> _TRY IT_:
Whenever the word "white" turns up in a line of the data below, copy that line.

> _DATA SUPPLIED_:
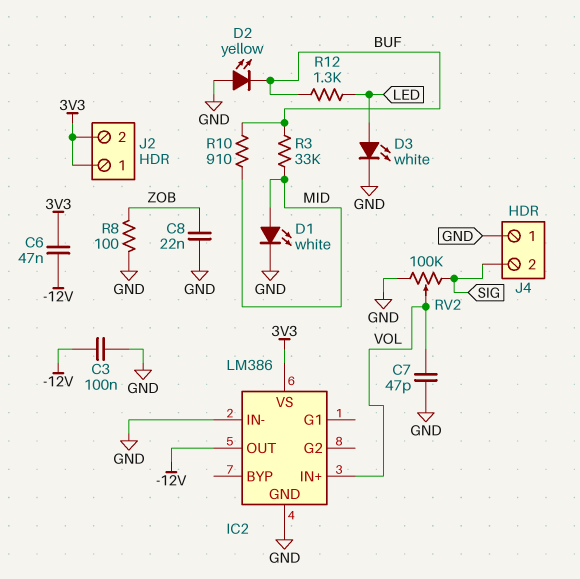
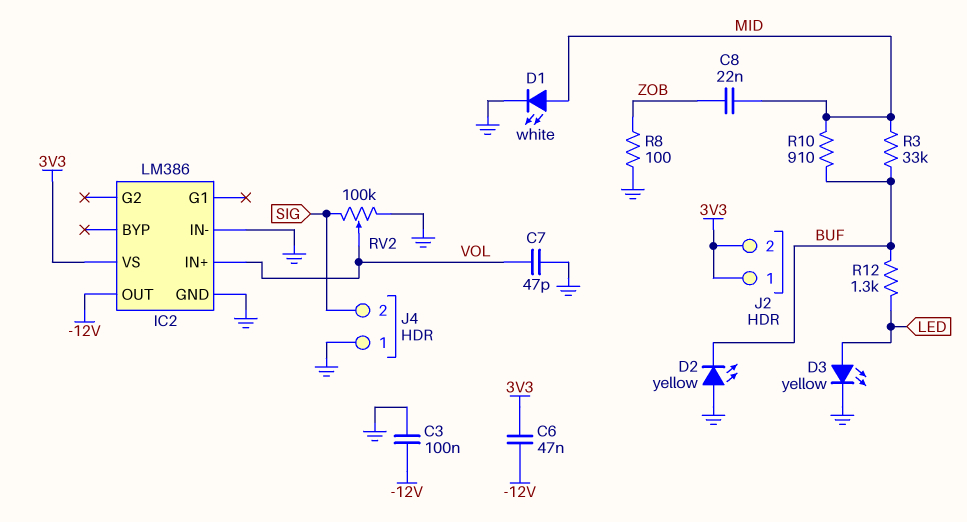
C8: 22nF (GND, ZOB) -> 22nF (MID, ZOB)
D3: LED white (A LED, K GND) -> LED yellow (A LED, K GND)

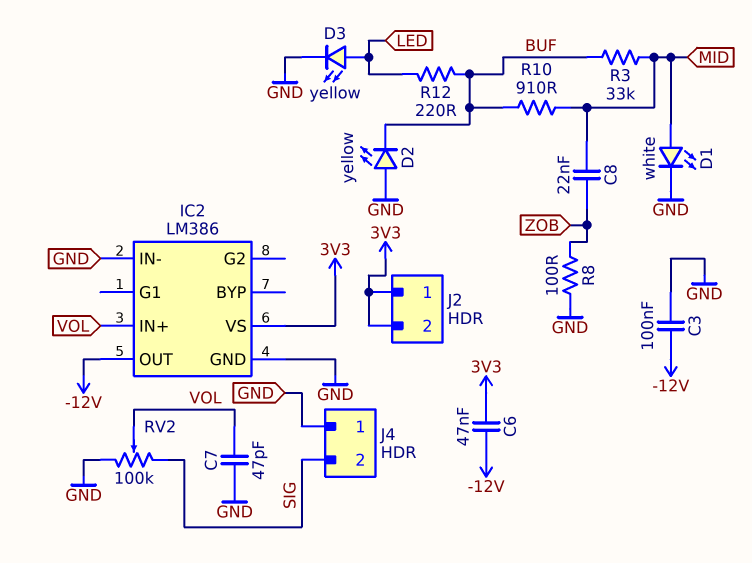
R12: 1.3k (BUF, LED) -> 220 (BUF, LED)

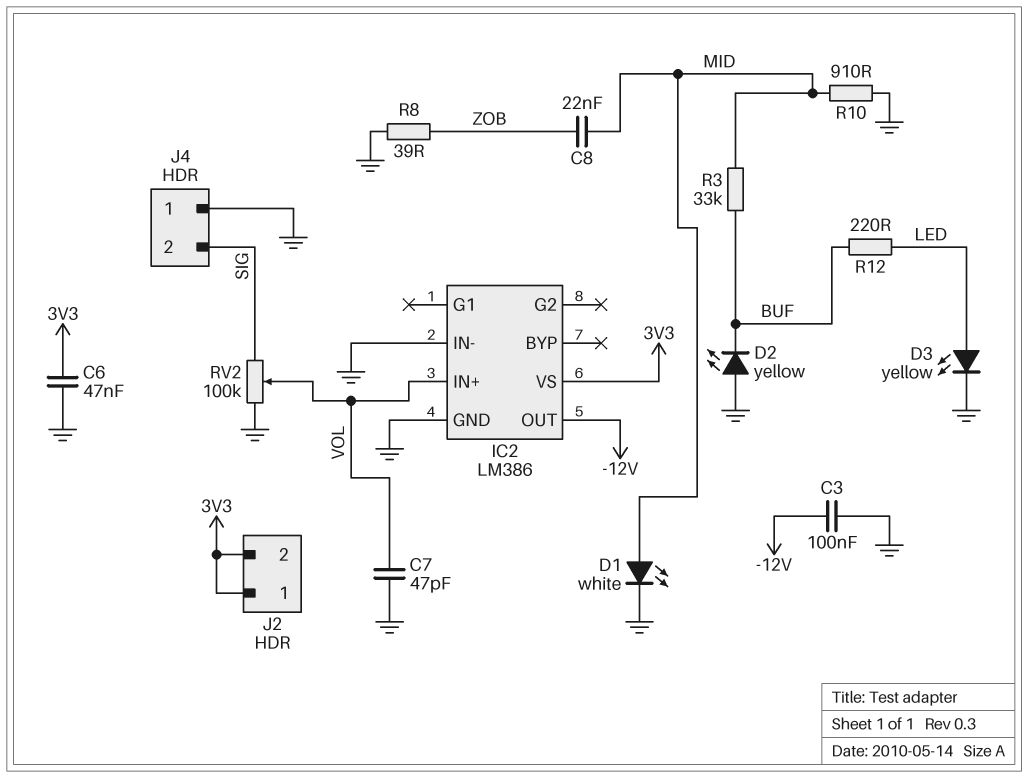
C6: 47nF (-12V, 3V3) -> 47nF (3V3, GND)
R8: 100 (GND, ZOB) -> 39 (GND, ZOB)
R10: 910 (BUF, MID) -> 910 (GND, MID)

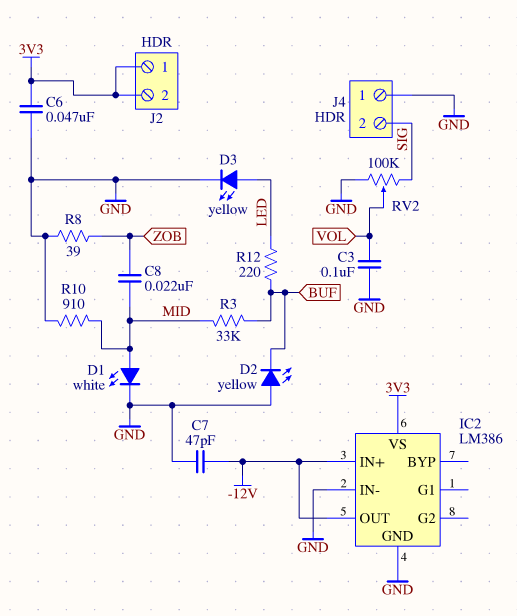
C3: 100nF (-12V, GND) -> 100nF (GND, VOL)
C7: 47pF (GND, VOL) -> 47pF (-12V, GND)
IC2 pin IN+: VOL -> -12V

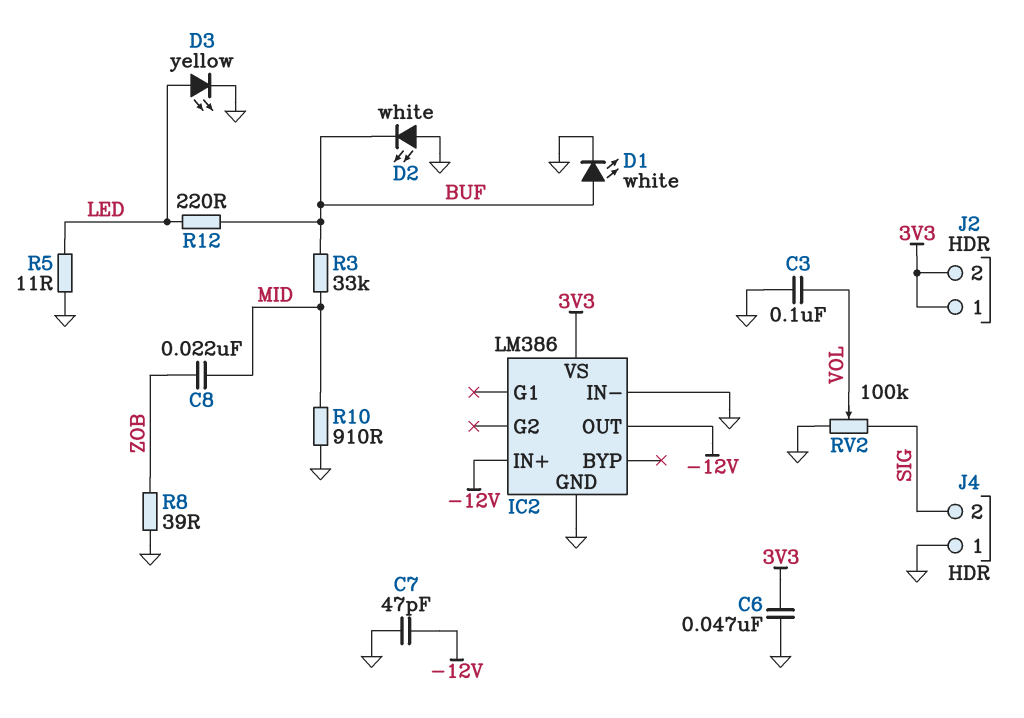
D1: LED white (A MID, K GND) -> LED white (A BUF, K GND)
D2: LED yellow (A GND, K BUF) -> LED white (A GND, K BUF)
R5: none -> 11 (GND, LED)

---

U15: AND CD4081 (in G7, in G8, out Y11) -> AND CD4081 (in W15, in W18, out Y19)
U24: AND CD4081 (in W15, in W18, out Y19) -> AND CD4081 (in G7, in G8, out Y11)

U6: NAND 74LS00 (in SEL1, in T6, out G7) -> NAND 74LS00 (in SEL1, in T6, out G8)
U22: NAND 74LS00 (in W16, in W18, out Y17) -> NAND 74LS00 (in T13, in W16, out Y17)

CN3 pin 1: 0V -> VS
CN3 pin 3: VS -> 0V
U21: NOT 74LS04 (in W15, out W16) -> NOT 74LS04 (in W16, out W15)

--

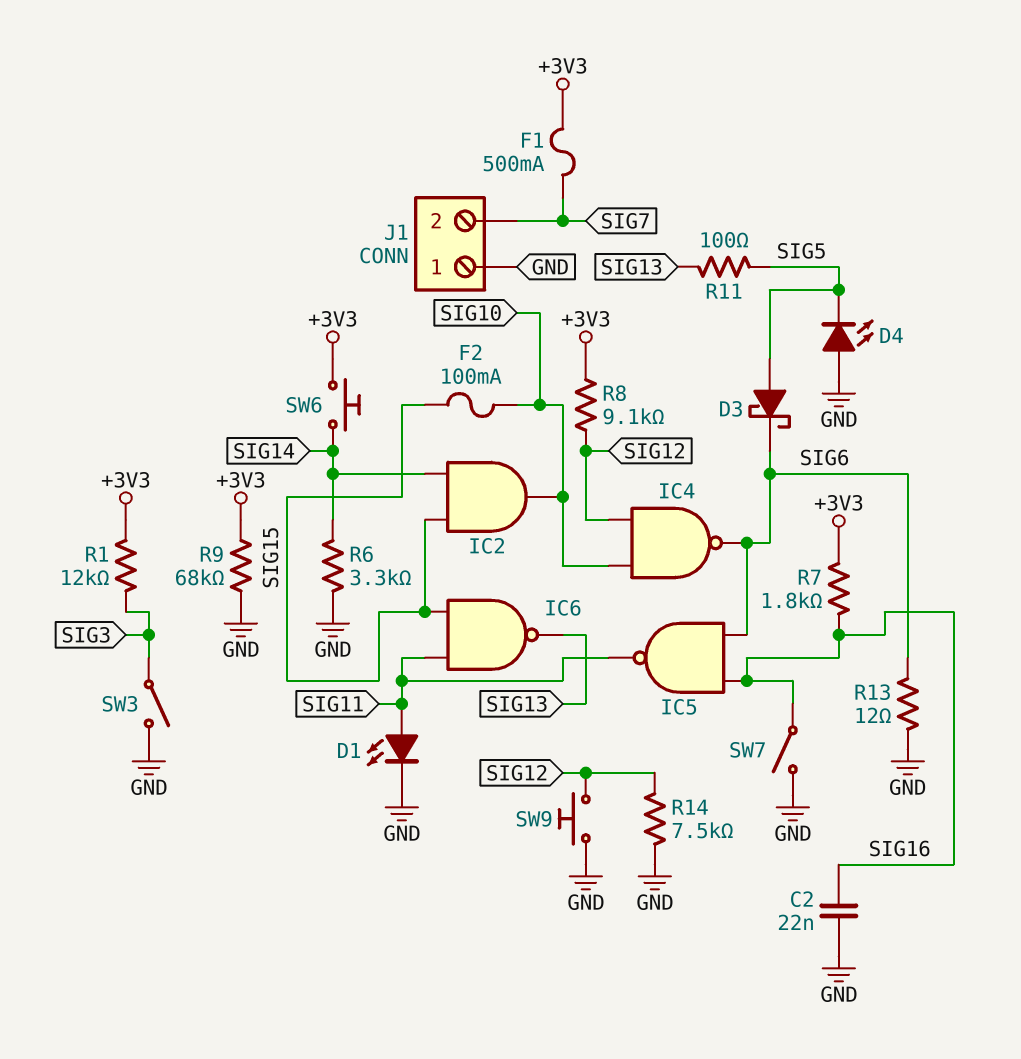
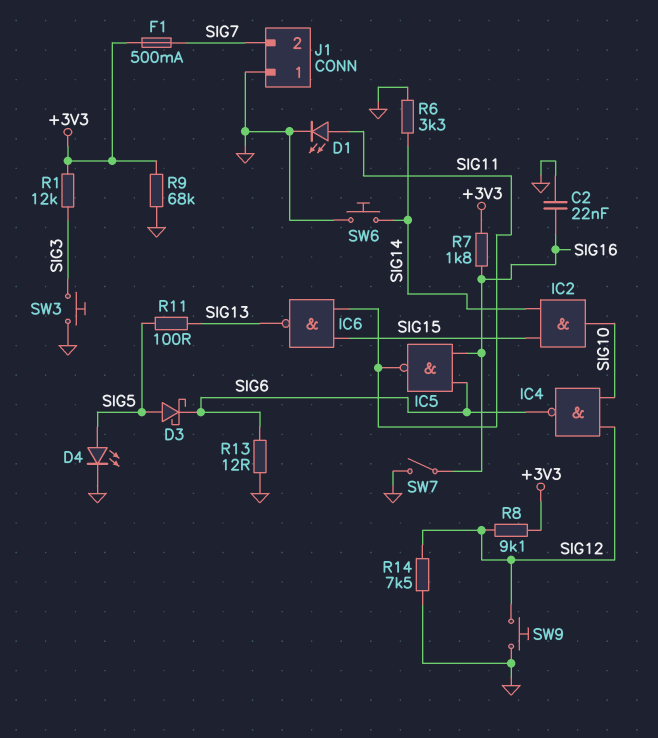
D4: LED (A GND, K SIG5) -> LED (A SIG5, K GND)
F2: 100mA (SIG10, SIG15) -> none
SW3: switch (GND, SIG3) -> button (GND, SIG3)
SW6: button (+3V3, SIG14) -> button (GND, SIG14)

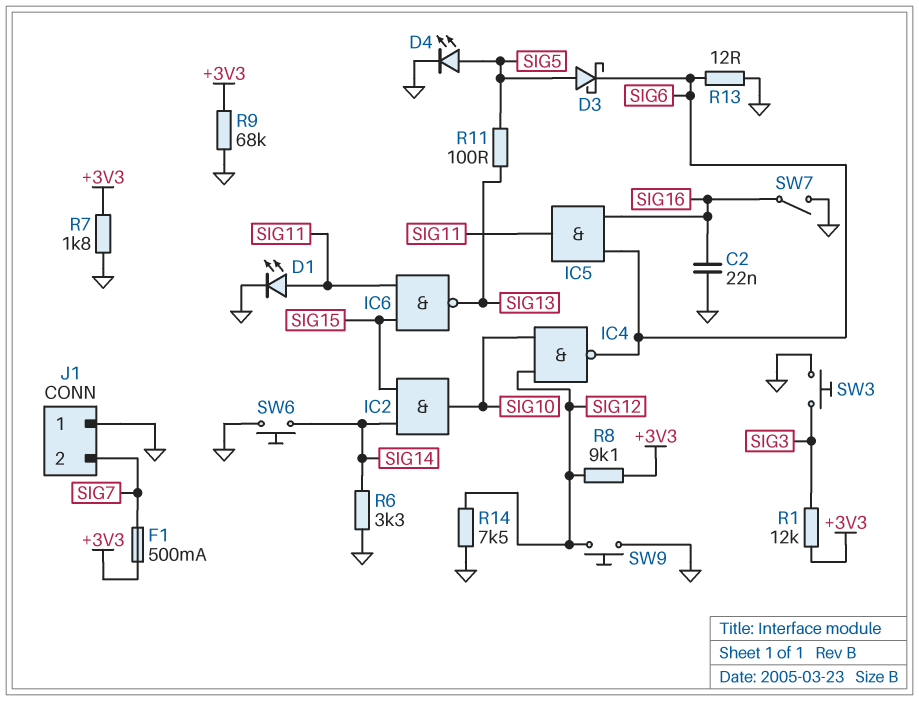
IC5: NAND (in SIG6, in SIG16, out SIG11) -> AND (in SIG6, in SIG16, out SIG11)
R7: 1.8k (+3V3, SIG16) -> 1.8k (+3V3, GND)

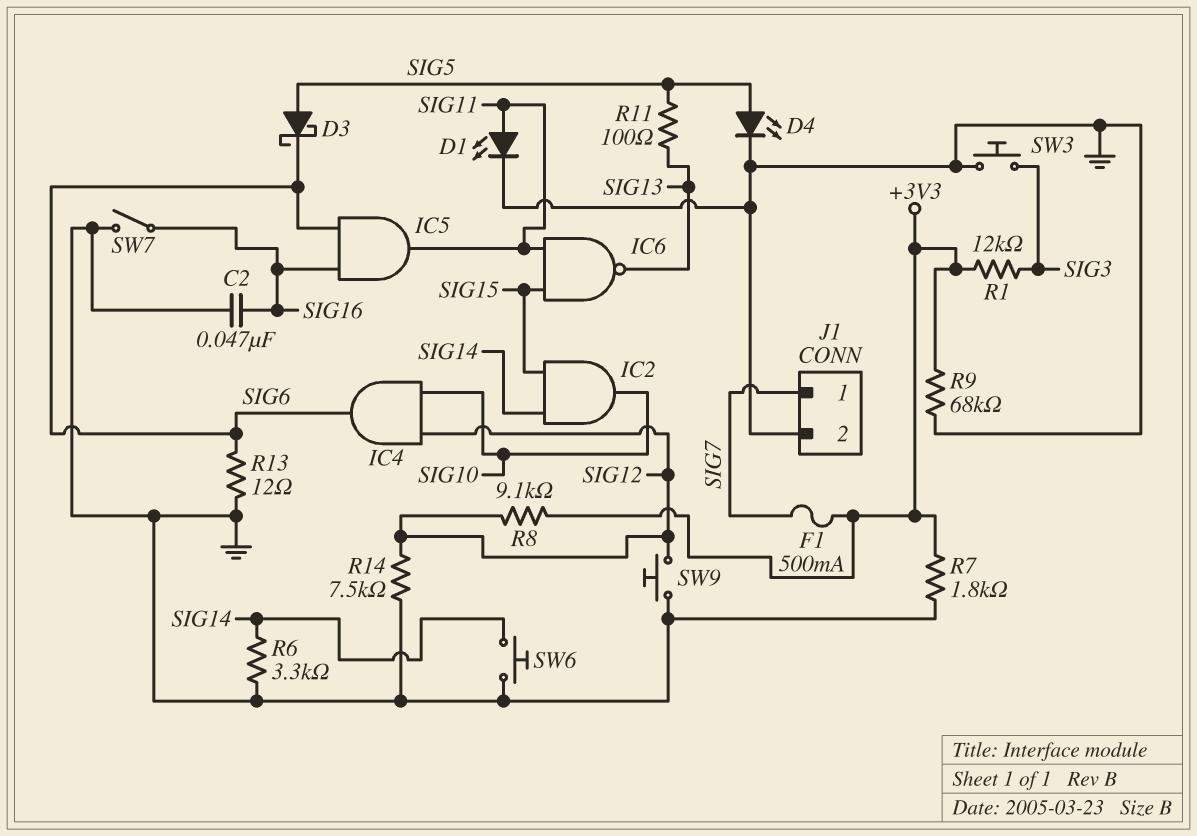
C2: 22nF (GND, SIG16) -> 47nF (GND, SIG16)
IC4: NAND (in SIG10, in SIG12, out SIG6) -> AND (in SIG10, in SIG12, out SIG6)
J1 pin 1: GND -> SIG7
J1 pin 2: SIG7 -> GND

> _TASK OUTPUT_:
D3: LED white (A LED, K GND) -> LED yellow (A LED, K GND)
D1: LED white (A MID, K GND) -> LED white (A BUF, K GND)
D2: LED yellow (A GND, K BUF) -> LED white (A GND, K BUF)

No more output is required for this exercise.